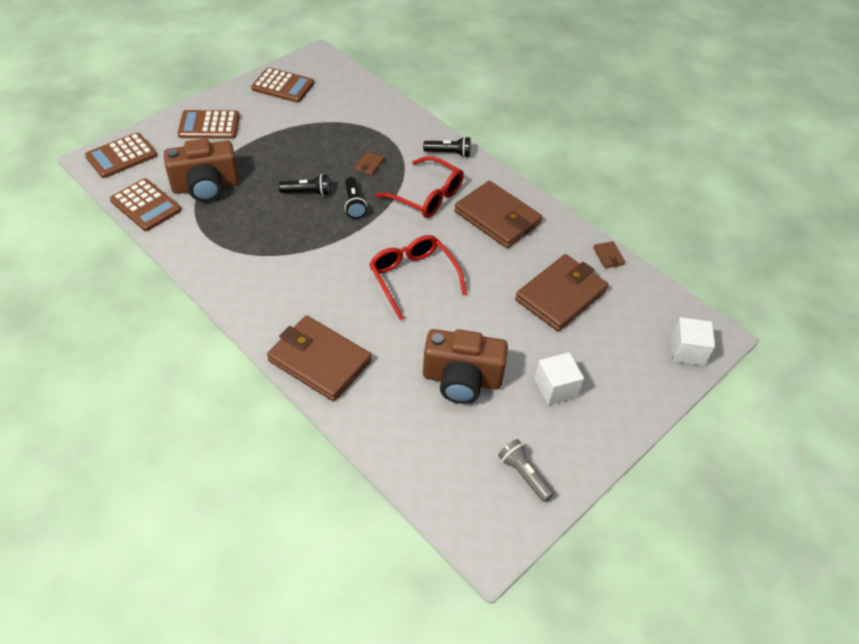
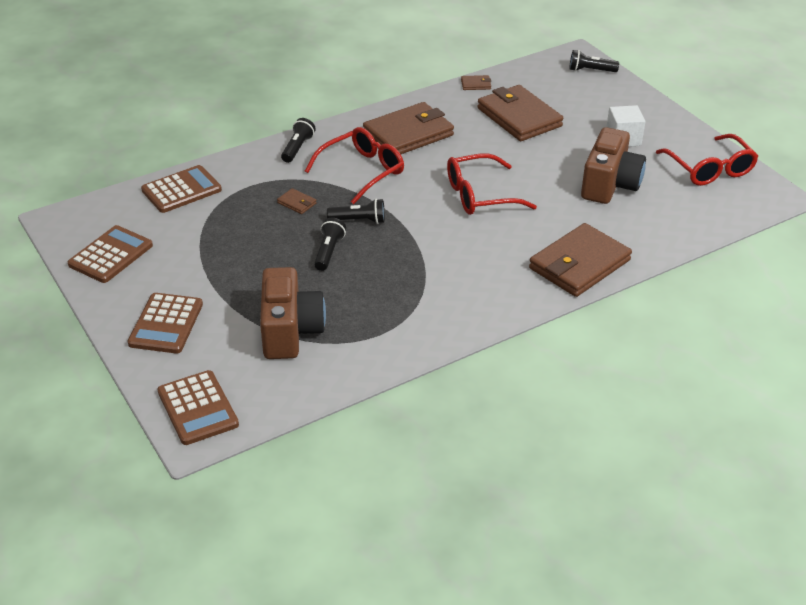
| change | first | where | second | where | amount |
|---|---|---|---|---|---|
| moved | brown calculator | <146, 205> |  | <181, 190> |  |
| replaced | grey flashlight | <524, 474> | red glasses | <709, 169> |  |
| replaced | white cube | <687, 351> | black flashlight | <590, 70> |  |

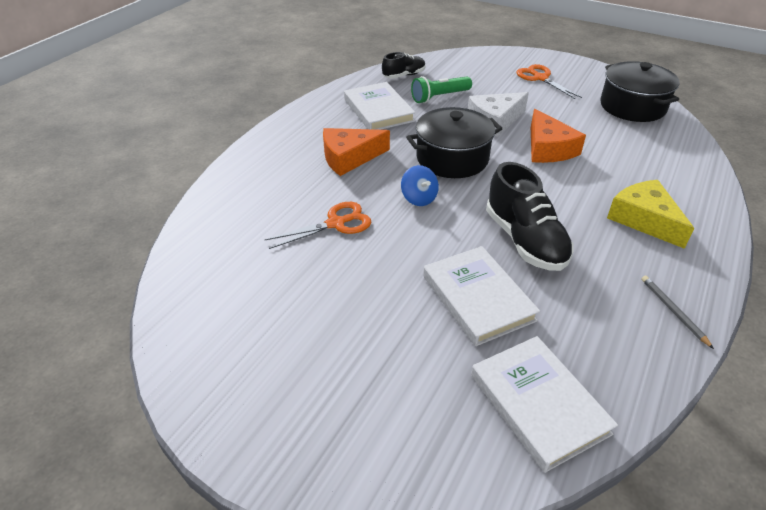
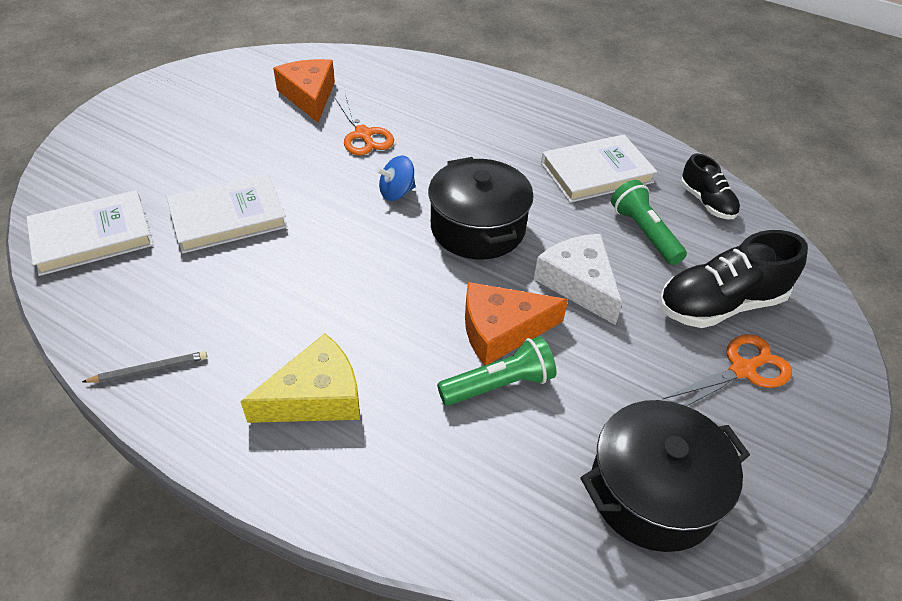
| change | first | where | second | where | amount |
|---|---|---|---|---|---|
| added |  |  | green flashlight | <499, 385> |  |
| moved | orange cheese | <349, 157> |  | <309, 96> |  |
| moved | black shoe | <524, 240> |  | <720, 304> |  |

---

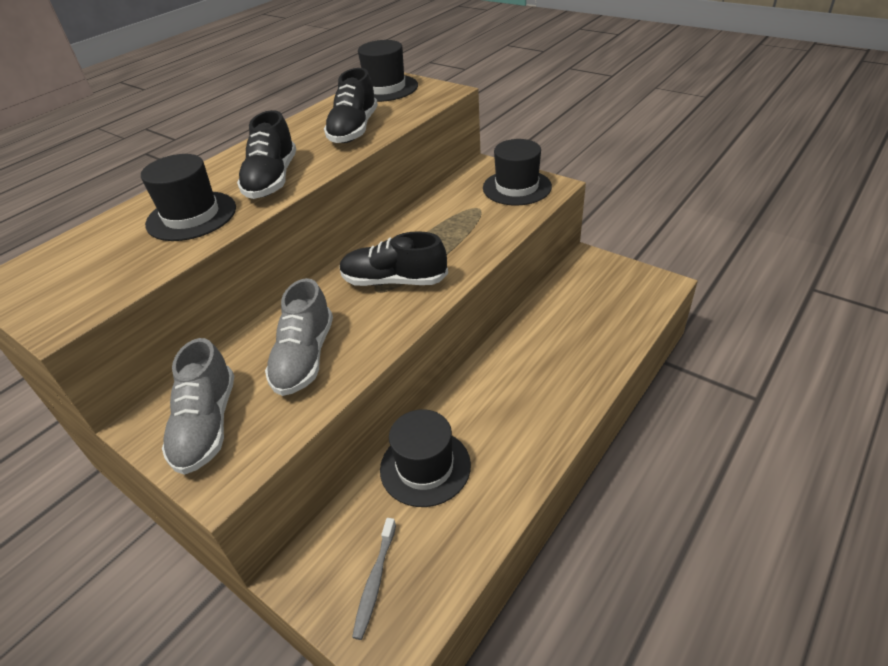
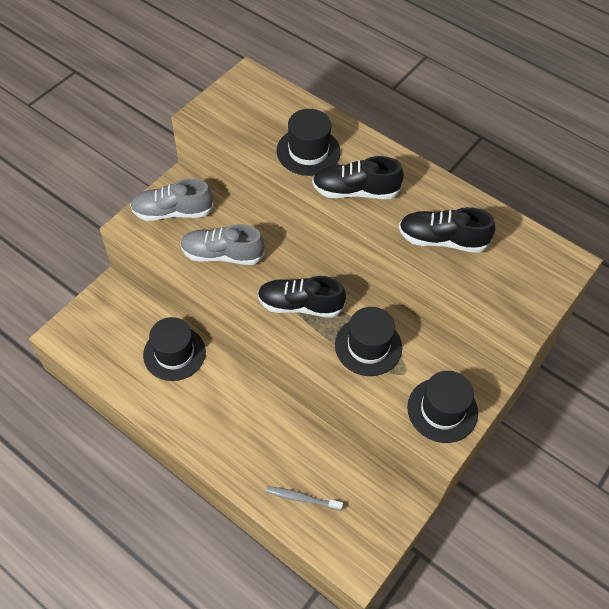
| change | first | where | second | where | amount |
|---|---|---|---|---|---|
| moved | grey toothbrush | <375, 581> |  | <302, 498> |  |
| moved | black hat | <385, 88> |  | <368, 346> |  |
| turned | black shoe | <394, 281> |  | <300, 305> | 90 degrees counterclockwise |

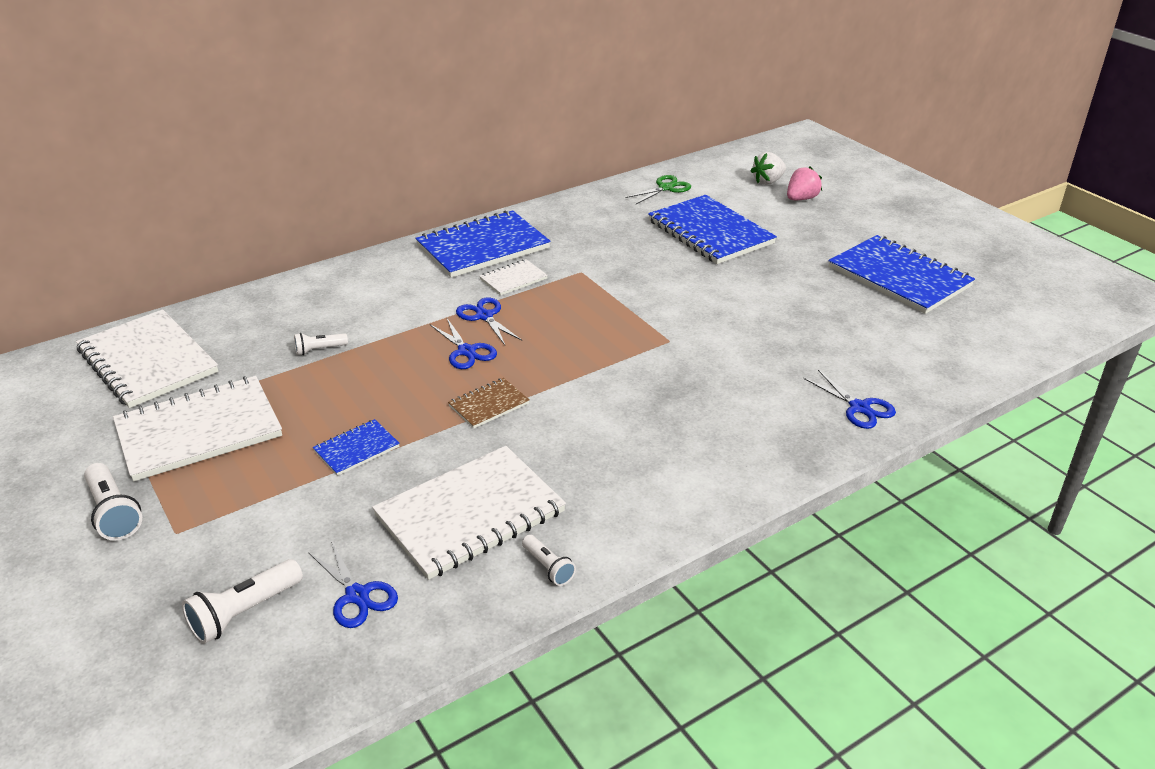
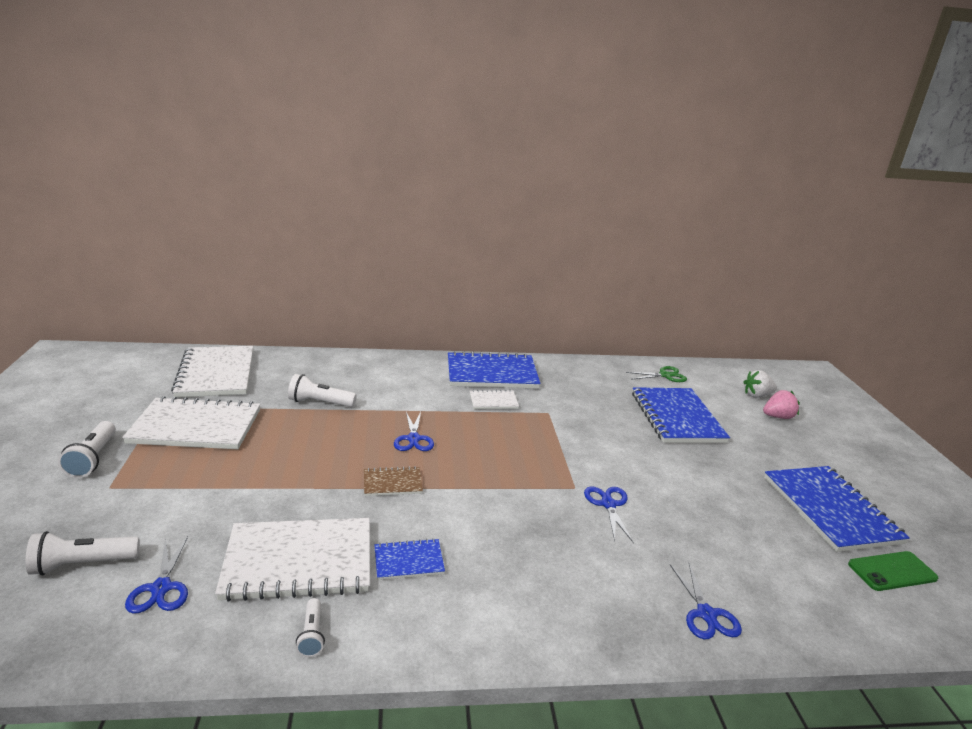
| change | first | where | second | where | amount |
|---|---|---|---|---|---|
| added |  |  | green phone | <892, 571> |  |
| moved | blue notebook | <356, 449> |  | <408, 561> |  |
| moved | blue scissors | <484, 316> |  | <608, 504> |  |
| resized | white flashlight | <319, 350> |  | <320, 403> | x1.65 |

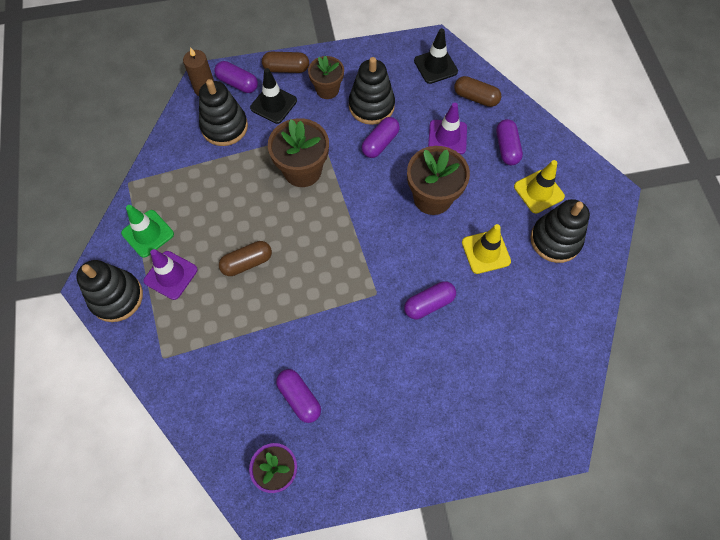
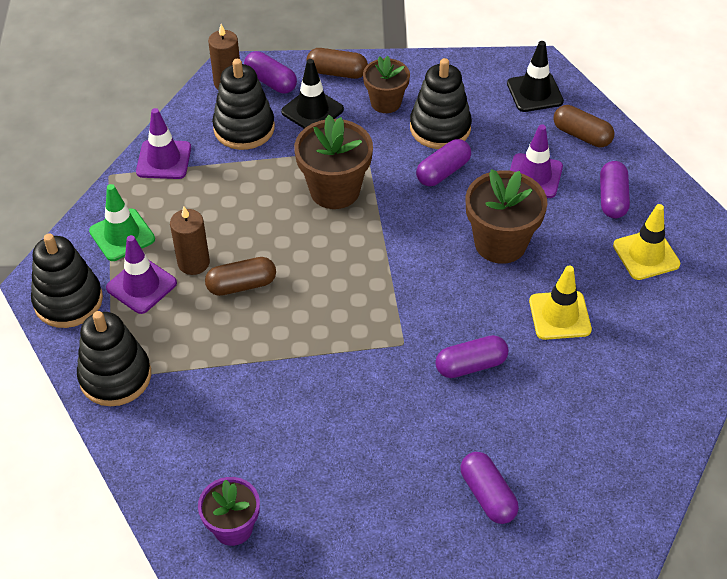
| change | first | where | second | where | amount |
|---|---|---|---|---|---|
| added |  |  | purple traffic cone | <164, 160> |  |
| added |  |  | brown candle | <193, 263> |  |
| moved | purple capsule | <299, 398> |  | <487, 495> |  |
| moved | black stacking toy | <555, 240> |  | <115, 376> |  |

---

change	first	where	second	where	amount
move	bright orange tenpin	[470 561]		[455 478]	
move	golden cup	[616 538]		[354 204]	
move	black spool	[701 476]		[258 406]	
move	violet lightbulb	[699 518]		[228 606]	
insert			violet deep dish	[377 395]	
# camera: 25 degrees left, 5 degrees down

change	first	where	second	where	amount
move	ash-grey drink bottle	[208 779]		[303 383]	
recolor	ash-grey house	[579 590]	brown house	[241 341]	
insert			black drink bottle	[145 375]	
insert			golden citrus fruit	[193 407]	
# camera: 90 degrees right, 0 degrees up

To do:
Scan the data above and report each line in which "violet" is present.

Worked solution:
move	violet lightbulb	[699 518]		[228 606]	
insert			violet deep dish	[377 395]	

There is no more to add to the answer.